• RECORD EXCERPTS
□ □ □ □
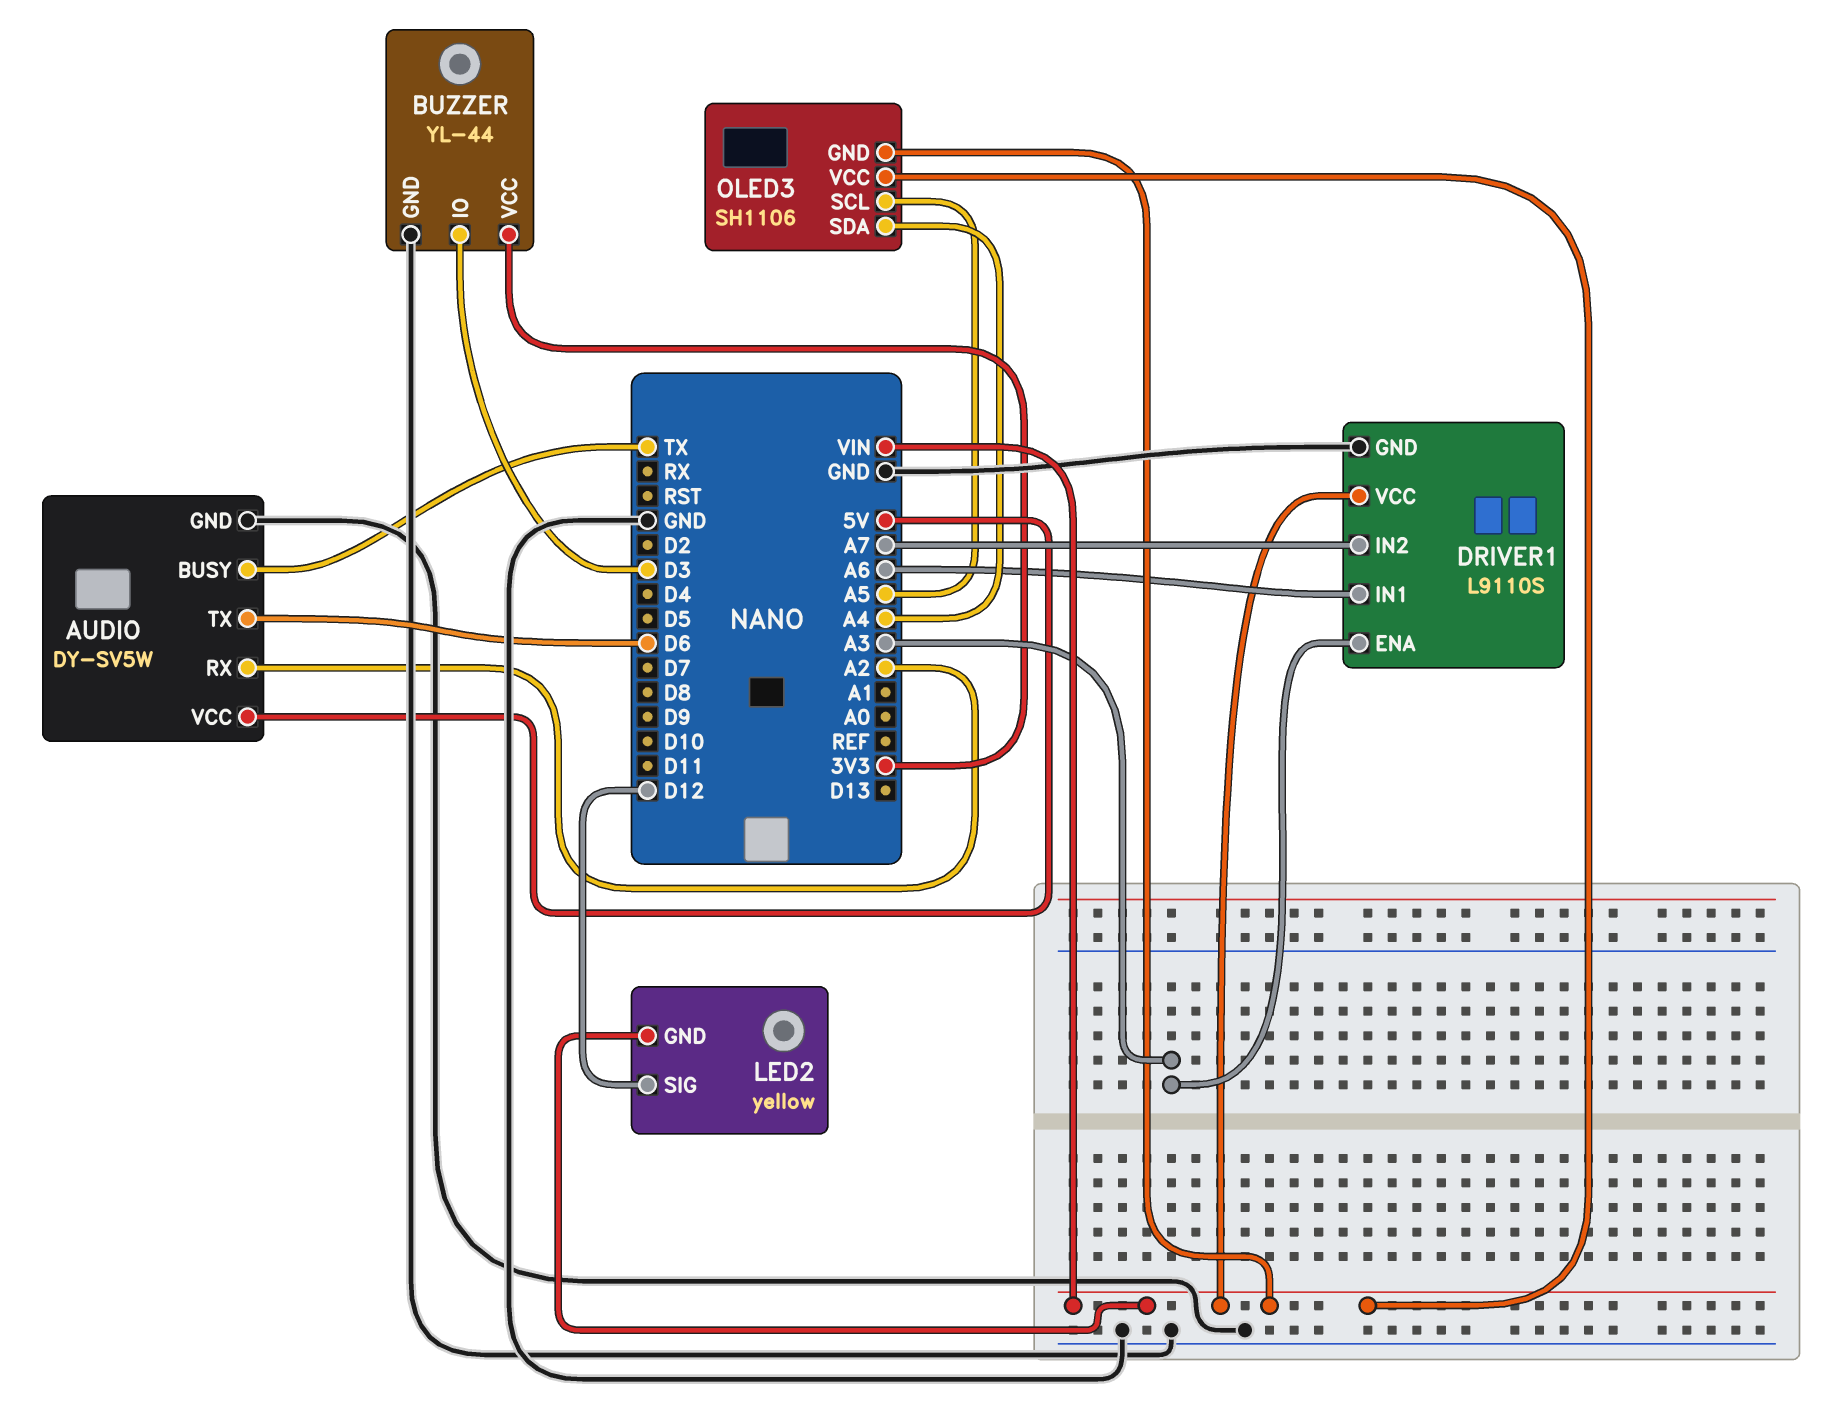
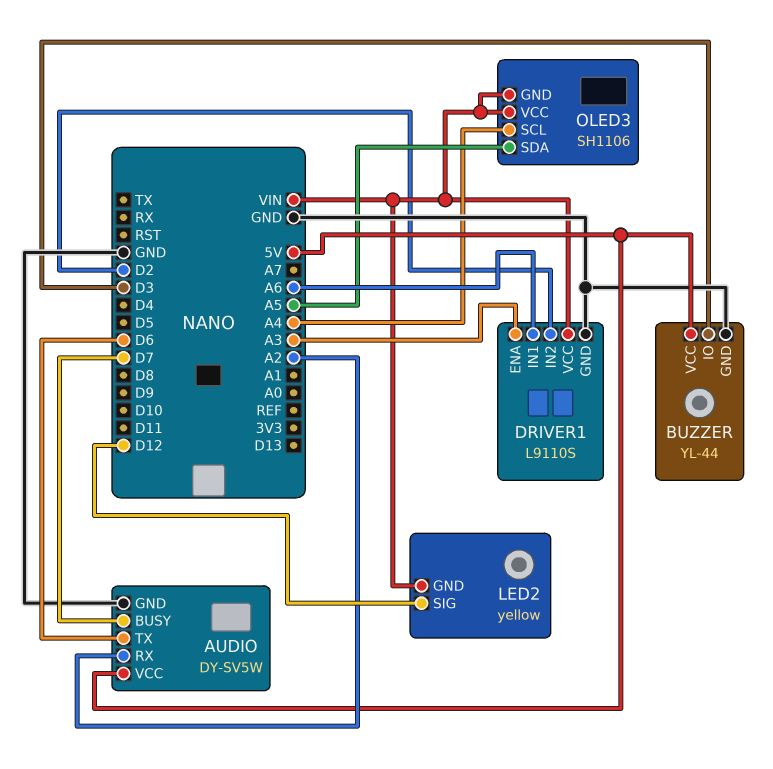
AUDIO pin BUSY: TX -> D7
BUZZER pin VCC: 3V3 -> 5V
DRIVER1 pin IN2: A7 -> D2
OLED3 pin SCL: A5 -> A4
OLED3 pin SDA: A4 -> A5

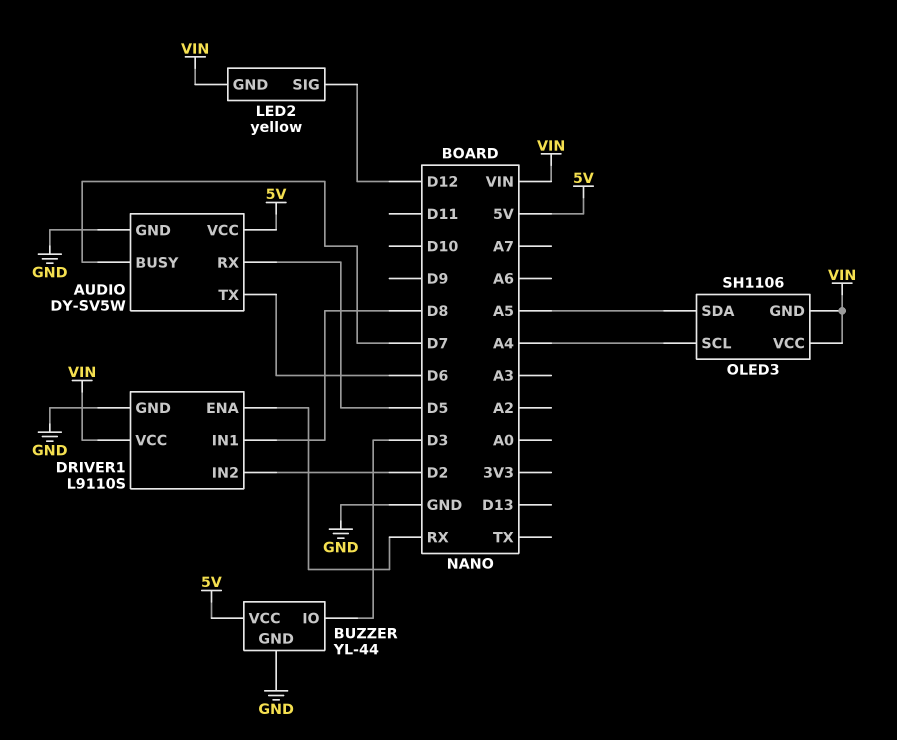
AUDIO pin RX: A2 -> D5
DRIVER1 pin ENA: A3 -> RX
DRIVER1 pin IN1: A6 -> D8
□ □ □ □
• EXERCISE
The range to copy runs from the line with "BUZZER pin VCC: 3V3 -> 5V" to the last line of the entries, both included; copy it exactly and leave out the pictures.

• WRITTEN ANSWER
BUZZER pin VCC: 3V3 -> 5V
DRIVER1 pin IN2: A7 -> D2
OLED3 pin SCL: A5 -> A4
OLED3 pin SDA: A4 -> A5

AUDIO pin RX: A2 -> D5
DRIVER1 pin ENA: A3 -> RX
DRIVER1 pin IN1: A6 -> D8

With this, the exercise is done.